TASK DETAILS: Taking the line with "(201, 438) = (333, 452): green button -> none" as the start, reproduce every line until the records end, exactly and with nothing added.

RECORDS TO PROCESS:
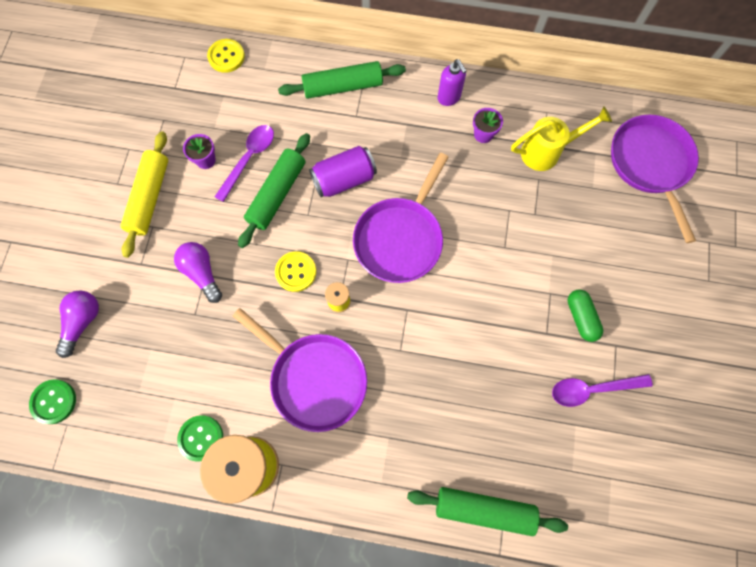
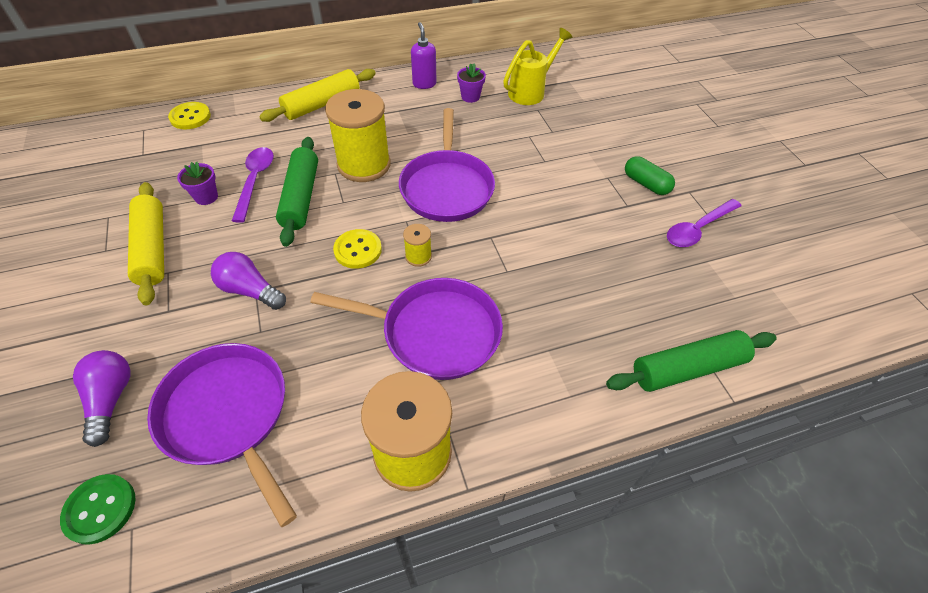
camera: 30 degrees left, 20 degrees down
(201, 438) = (333, 452): green button -> none
(343, 87) = (322, 104): green rolling pin -> yellow rolling pin
(344, 180) = (364, 165): purple can -> yellow spool
(449, 98) = (424, 84): purple soap dispenser -> purple soap dispenser turned 135 degrees counterclockwise
(650, 164) = (615, 74): purple pan -> purple pan (228, 415)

FINISHED TASK:
(201, 438) = (333, 452): green button -> none
(343, 87) = (322, 104): green rolling pin -> yellow rolling pin
(344, 180) = (364, 165): purple can -> yellow spool
(449, 98) = (424, 84): purple soap dispenser -> purple soap dispenser turned 135 degrees counterclockwise
(650, 164) = (615, 74): purple pan -> purple pan (228, 415)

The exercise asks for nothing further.